* **INPUT DATA**:
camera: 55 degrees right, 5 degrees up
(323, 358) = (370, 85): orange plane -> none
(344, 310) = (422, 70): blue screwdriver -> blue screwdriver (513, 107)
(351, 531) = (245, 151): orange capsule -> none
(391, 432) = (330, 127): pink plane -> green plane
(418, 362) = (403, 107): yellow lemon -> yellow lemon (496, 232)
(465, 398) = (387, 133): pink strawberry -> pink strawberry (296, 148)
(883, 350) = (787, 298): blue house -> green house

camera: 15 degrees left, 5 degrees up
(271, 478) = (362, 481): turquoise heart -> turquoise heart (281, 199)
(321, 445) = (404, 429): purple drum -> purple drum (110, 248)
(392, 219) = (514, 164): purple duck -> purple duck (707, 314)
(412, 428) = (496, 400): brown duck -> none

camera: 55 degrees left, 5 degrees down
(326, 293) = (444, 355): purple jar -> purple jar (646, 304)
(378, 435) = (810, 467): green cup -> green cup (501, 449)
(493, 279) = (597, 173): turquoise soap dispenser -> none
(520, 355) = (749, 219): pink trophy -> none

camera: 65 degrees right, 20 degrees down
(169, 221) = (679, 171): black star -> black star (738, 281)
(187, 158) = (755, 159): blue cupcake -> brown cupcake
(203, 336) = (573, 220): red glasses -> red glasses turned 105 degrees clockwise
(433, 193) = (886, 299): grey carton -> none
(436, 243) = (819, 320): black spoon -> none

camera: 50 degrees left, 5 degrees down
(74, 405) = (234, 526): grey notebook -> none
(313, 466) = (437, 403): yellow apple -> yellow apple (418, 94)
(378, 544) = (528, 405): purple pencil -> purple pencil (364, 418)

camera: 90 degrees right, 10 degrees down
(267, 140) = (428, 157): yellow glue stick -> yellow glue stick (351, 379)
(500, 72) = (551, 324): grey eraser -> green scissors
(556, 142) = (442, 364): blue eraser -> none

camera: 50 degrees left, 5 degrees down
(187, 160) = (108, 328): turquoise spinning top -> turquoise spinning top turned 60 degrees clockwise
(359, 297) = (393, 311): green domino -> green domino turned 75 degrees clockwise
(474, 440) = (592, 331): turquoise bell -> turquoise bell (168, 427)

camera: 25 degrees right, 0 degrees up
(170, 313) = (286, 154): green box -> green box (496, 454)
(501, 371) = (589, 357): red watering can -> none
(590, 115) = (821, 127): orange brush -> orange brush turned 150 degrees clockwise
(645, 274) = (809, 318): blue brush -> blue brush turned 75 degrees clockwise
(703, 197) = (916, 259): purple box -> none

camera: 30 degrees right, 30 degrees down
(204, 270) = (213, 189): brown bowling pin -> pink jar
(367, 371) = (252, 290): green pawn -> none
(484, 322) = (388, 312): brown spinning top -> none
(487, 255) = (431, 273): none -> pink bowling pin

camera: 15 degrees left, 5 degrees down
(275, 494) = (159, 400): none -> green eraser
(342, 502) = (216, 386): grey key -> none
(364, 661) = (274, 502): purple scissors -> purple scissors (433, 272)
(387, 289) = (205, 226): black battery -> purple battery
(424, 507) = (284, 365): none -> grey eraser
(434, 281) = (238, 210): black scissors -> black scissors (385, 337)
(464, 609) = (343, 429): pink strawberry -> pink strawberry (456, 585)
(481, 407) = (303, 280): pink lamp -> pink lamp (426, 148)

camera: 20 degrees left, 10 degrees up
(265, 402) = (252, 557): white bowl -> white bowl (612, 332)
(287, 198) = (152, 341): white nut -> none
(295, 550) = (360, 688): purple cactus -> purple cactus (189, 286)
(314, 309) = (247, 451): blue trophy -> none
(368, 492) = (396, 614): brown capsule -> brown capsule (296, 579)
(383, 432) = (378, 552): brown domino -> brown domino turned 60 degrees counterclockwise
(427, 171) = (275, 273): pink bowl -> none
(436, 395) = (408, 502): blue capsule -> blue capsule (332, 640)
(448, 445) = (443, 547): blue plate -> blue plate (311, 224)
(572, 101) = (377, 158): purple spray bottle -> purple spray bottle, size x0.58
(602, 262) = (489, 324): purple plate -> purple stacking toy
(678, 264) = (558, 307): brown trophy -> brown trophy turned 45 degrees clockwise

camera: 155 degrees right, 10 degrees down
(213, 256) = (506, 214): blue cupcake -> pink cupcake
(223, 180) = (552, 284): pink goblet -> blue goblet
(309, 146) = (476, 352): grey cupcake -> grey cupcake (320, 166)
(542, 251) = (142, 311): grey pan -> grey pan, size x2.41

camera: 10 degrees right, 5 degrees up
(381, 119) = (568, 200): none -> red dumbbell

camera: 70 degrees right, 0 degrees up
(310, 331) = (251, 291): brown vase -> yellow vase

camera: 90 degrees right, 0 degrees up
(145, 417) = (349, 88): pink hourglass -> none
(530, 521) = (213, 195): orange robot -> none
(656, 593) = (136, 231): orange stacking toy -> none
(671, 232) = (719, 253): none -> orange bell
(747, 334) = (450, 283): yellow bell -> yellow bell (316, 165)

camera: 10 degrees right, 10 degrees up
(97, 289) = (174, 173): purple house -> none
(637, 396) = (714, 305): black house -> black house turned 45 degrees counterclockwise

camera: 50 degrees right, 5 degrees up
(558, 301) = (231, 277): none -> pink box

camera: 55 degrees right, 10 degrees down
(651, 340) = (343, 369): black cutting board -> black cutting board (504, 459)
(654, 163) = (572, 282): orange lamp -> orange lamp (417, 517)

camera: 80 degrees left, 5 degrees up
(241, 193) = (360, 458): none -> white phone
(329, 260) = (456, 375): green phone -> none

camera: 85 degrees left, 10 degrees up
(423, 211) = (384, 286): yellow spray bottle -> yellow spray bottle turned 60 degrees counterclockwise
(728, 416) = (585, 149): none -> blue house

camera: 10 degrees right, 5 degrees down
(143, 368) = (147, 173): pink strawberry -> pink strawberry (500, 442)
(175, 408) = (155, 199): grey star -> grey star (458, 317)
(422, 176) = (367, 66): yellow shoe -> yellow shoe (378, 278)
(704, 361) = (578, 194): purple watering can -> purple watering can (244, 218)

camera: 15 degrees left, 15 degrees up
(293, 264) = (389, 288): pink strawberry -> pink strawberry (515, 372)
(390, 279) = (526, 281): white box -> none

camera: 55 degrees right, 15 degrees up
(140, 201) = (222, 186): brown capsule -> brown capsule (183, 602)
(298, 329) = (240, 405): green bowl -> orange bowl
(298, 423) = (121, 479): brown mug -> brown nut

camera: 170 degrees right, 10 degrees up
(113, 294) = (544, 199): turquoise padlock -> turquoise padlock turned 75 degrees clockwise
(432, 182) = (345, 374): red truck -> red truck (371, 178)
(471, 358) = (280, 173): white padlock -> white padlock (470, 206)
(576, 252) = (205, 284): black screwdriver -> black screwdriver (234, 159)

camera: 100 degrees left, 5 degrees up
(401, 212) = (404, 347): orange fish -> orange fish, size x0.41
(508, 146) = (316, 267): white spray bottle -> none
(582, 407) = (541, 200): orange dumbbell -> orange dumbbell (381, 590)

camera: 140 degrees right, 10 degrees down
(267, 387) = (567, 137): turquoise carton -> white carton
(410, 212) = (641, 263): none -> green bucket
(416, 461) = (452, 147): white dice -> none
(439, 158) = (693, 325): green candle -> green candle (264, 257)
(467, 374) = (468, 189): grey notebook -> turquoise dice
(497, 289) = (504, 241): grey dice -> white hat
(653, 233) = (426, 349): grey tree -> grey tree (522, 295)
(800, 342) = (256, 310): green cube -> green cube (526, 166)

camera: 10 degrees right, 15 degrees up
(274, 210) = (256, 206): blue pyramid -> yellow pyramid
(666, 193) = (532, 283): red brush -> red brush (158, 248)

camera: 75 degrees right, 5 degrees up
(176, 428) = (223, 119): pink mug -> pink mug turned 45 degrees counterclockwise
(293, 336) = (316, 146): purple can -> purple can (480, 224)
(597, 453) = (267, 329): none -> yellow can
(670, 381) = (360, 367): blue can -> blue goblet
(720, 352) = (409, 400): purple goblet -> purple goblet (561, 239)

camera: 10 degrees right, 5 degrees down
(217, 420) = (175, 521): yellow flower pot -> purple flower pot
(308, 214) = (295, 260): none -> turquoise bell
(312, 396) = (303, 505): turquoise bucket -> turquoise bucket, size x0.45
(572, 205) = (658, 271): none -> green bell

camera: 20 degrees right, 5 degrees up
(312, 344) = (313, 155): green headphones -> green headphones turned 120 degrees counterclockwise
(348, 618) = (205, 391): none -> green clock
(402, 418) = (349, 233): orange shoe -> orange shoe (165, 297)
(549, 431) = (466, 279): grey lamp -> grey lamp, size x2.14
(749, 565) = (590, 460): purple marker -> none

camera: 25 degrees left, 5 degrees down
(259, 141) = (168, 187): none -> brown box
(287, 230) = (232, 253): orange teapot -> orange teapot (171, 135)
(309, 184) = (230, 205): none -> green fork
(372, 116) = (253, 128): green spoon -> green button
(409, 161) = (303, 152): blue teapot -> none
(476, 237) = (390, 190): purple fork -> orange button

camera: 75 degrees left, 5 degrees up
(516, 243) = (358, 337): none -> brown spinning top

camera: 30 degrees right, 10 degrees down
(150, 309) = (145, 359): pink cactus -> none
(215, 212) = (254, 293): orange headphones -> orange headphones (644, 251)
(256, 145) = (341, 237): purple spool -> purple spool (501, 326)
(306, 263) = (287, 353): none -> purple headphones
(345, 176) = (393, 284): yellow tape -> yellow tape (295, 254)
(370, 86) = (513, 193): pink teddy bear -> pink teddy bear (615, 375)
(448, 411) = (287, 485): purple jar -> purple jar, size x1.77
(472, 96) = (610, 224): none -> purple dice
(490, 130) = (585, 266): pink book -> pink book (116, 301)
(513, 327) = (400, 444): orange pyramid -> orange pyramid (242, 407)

* **WHAT TO WORK ON**: Write the "(274, 210) = (256, 206): blue" line and all later lines exactly. Stop at the end of the data.

* **EXPECTED ANSWER**:
(274, 210) = (256, 206): blue pyramid -> yellow pyramid
(666, 193) = (532, 283): red brush -> red brush (158, 248)

camera: 75 degrees right, 5 degrees up
(176, 428) = (223, 119): pink mug -> pink mug turned 45 degrees counterclockwise
(293, 336) = (316, 146): purple can -> purple can (480, 224)
(597, 453) = (267, 329): none -> yellow can
(670, 381) = (360, 367): blue can -> blue goblet
(720, 352) = (409, 400): purple goblet -> purple goblet (561, 239)

camera: 10 degrees right, 5 degrees down
(217, 420) = (175, 521): yellow flower pot -> purple flower pot
(308, 214) = (295, 260): none -> turquoise bell
(312, 396) = (303, 505): turquoise bucket -> turquoise bucket, size x0.45
(572, 205) = (658, 271): none -> green bell

camera: 20 degrees right, 5 degrees up
(312, 344) = (313, 155): green headphones -> green headphones turned 120 degrees counterclockwise
(348, 618) = (205, 391): none -> green clock
(402, 418) = (349, 233): orange shoe -> orange shoe (165, 297)
(549, 431) = (466, 279): grey lamp -> grey lamp, size x2.14
(749, 565) = (590, 460): purple marker -> none

camera: 25 degrees left, 5 degrees down
(259, 141) = (168, 187): none -> brown box
(287, 230) = (232, 253): orange teapot -> orange teapot (171, 135)
(309, 184) = (230, 205): none -> green fork
(372, 116) = (253, 128): green spoon -> green button
(409, 161) = (303, 152): blue teapot -> none
(476, 237) = (390, 190): purple fork -> orange button

camera: 75 degrees left, 5 degrees up
(516, 243) = (358, 337): none -> brown spinning top

camera: 30 degrees right, 10 degrees down
(150, 309) = (145, 359): pink cactus -> none
(215, 212) = (254, 293): orange headphones -> orange headphones (644, 251)
(256, 145) = (341, 237): purple spool -> purple spool (501, 326)
(306, 263) = (287, 353): none -> purple headphones
(345, 176) = (393, 284): yellow tape -> yellow tape (295, 254)
(370, 86) = (513, 193): pink teddy bear -> pink teddy bear (615, 375)
(448, 411) = (287, 485): purple jar -> purple jar, size x1.77
(472, 96) = (610, 224): none -> purple dice
(490, 130) = (585, 266): pink book -> pink book (116, 301)
(513, 327) = (400, 444): orange pyramid -> orange pyramid (242, 407)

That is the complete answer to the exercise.